• [Problem to solve]: Copy each entry below exactly as it appears.

• [Given data]:
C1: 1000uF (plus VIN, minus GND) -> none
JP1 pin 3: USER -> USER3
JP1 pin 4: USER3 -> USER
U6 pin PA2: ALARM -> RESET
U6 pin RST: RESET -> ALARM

• [Your solution]:
C1: 1000uF (plus VIN, minus GND) -> none
JP1 pin 3: USER -> USER3
JP1 pin 4: USER3 -> USER
U6 pin PA2: ALARM -> RESET
U6 pin RST: RESET -> ALARM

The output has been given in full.